• **WHAT YOU WILL DO**
Each entry below is to be reproduced exactly, though any pictures it holds must be omitted.

----

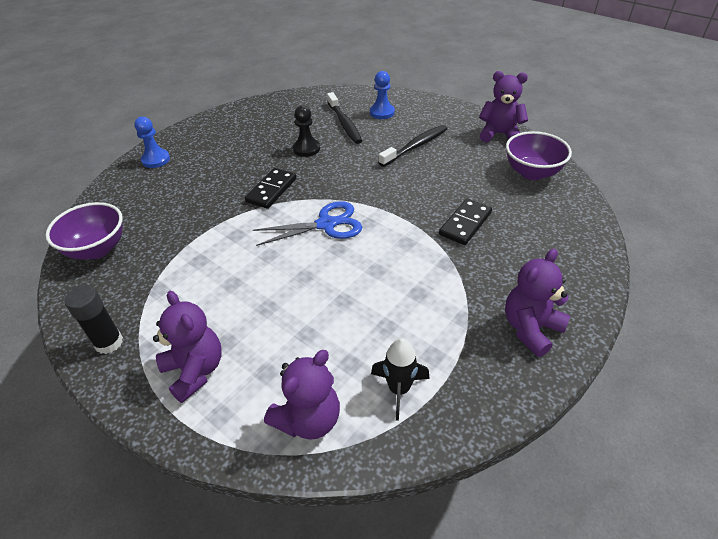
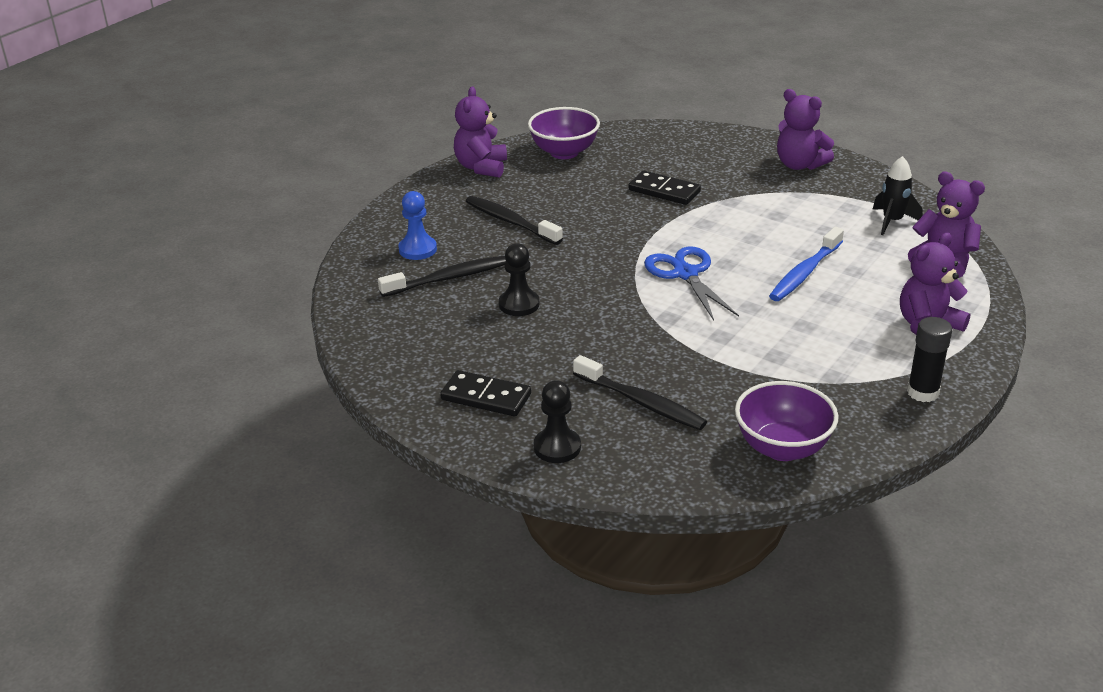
camera: 95 degrees left, 10 degrees down
(156, 160) = (557, 447): blue pawn -> black pawn
(179, 192) = (641, 402): none -> black toothbrush
(271, 190) = (624, 321): black domino -> black domino (486, 397)
(311, 297) = (804, 273): none -> blue toothbrush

----

• **RESPONSE TO THE EXERCISE**
camera: 95 degrees left, 10 degrees down
(156, 160) = (557, 447): blue pawn -> black pawn
(179, 192) = (641, 402): none -> black toothbrush
(271, 190) = (624, 321): black domino -> black domino (486, 397)
(311, 297) = (804, 273): none -> blue toothbrush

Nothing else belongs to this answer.